§ Data provided
*-*-*

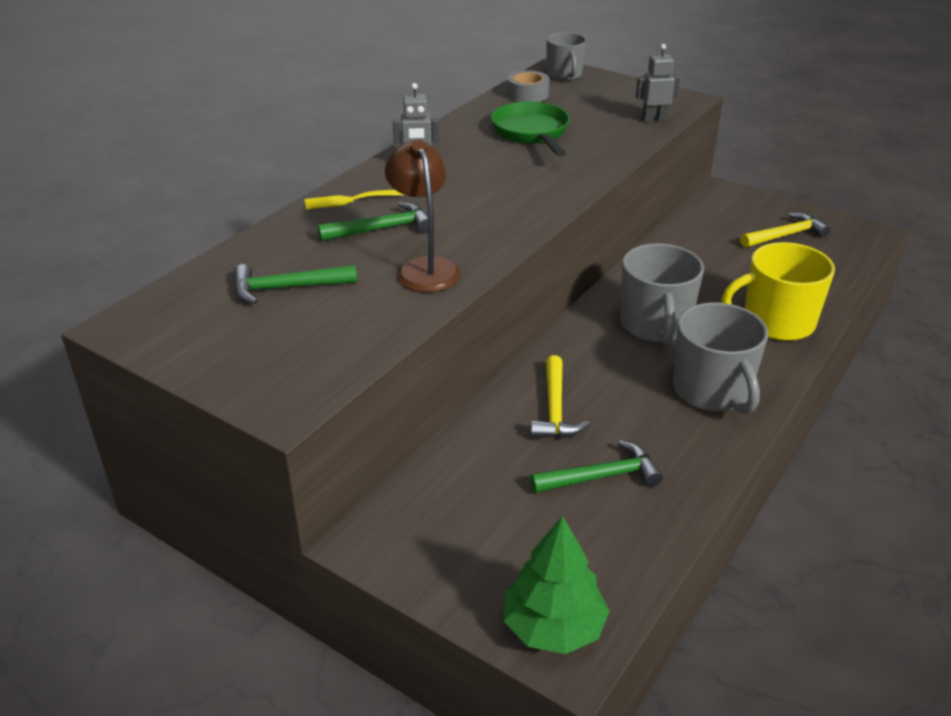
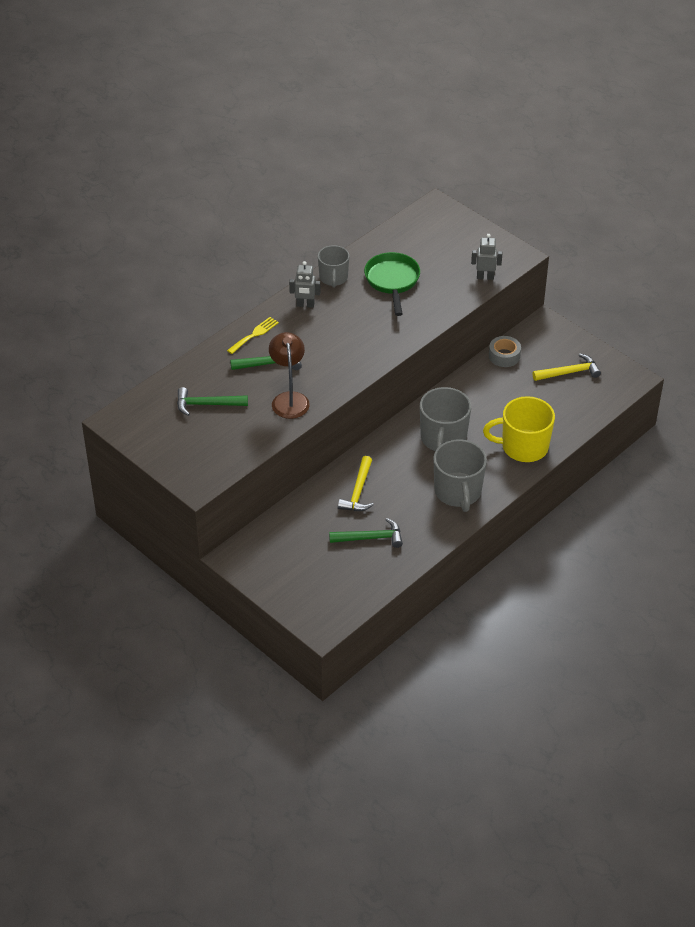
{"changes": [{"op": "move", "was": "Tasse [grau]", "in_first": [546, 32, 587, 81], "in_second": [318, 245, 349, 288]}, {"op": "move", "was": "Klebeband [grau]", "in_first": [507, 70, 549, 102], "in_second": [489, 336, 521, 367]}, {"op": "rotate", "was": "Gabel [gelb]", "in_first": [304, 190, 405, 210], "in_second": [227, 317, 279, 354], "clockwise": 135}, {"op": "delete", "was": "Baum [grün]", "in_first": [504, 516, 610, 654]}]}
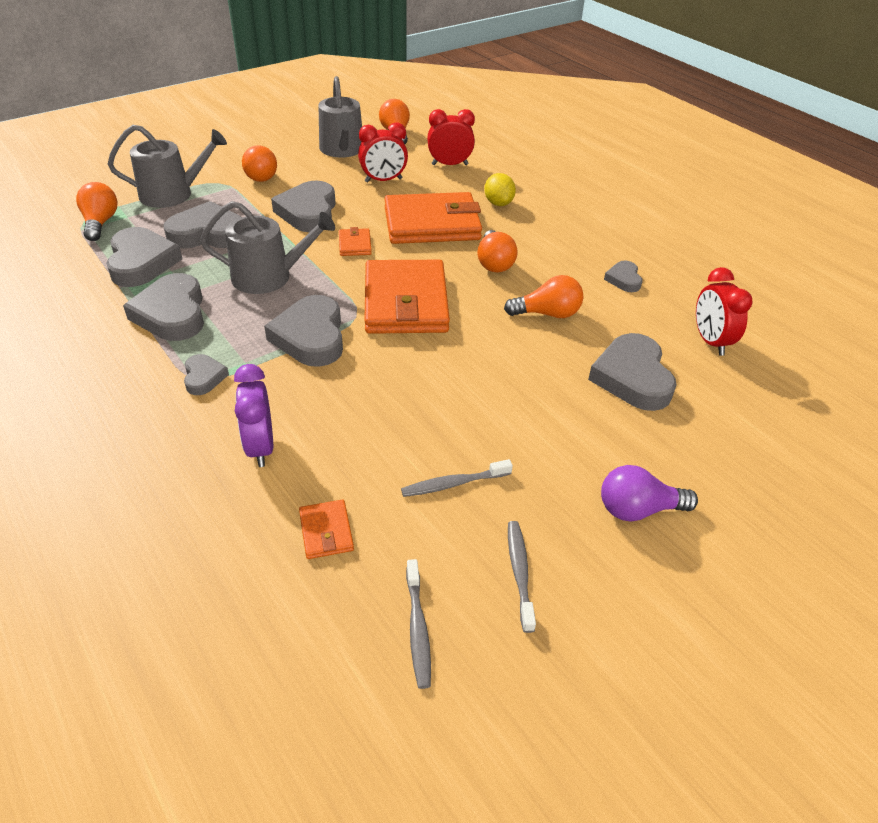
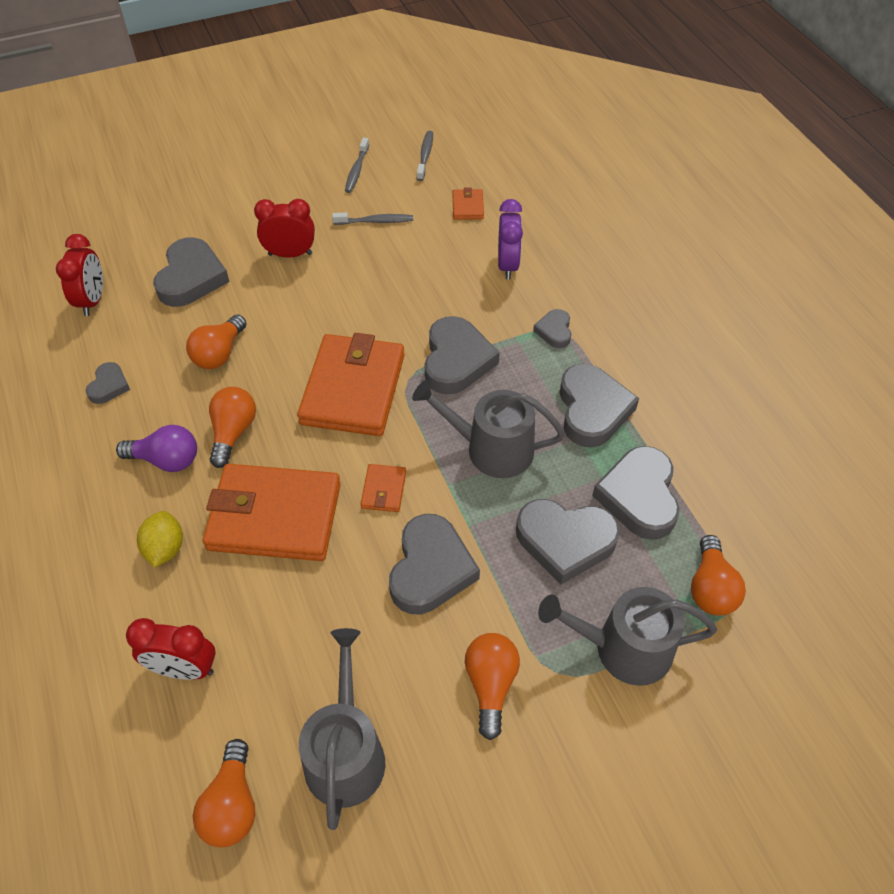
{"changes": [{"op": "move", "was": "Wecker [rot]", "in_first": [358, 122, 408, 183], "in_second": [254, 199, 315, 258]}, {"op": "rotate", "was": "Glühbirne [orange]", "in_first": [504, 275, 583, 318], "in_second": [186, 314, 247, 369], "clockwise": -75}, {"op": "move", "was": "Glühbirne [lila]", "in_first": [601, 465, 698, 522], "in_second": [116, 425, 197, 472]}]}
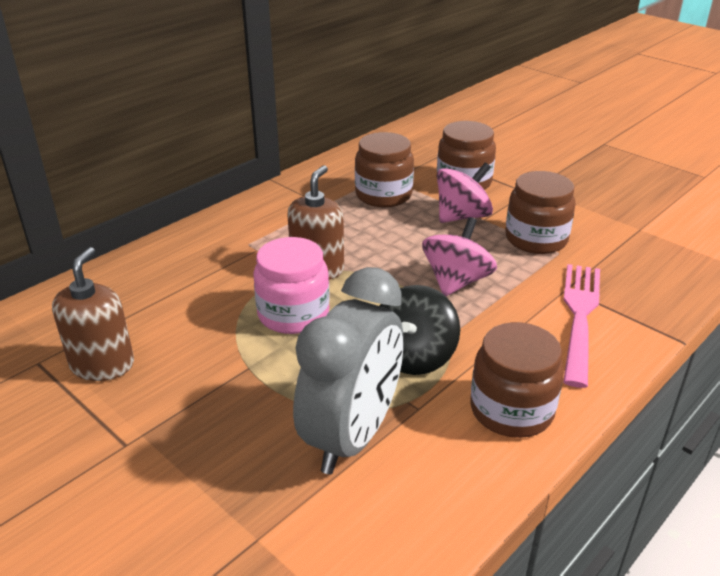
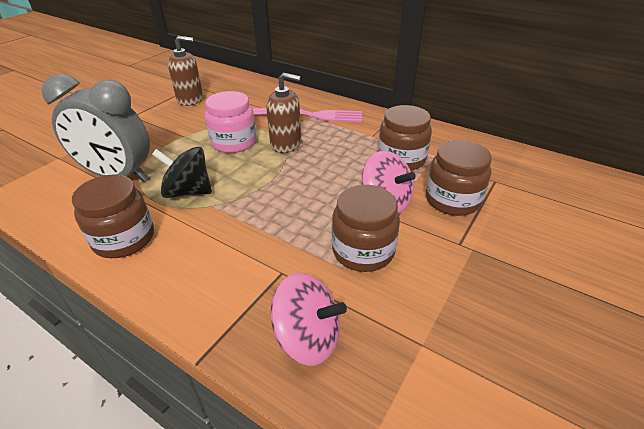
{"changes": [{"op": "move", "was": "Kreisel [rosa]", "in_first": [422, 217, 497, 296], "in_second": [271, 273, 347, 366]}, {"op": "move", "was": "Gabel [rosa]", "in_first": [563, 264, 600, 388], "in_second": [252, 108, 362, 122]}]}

*-*-*

§ Assignment
Pictures aside, reproduce all of the material above without alteration.

§ Problem solution
{"changes": [{"op": "move", "was": "Tasse [grau]", "in_first": [546, 32, 587, 81], "in_second": [318, 245, 349, 288]}, {"op": "move", "was": "Klebeband [grau]", "in_first": [507, 70, 549, 102], "in_second": [489, 336, 521, 367]}, {"op": "rotate", "was": "Gabel [gelb]", "in_first": [304, 190, 405, 210], "in_second": [227, 317, 279, 354], "clockwise": 135}, {"op": "delete", "was": "Baum [grün]", "in_first": [504, 516, 610, 654]}]}
{"changes": [{"op": "move", "was": "Wecker [rot]", "in_first": [358, 122, 408, 183], "in_second": [254, 199, 315, 258]}, {"op": "rotate", "was": "Glühbirne [orange]", "in_first": [504, 275, 583, 318], "in_second": [186, 314, 247, 369], "clockwise": -75}, {"op": "move", "was": "Glühbirne [lila]", "in_first": [601, 465, 698, 522], "in_second": [116, 425, 197, 472]}]}
{"changes": [{"op": "move", "was": "Kreisel [rosa]", "in_first": [422, 217, 497, 296], "in_second": [271, 273, 347, 366]}, {"op": "move", "was": "Gabel [rosa]", "in_first": [563, 264, 600, 388], "in_second": [252, 108, 362, 122]}]}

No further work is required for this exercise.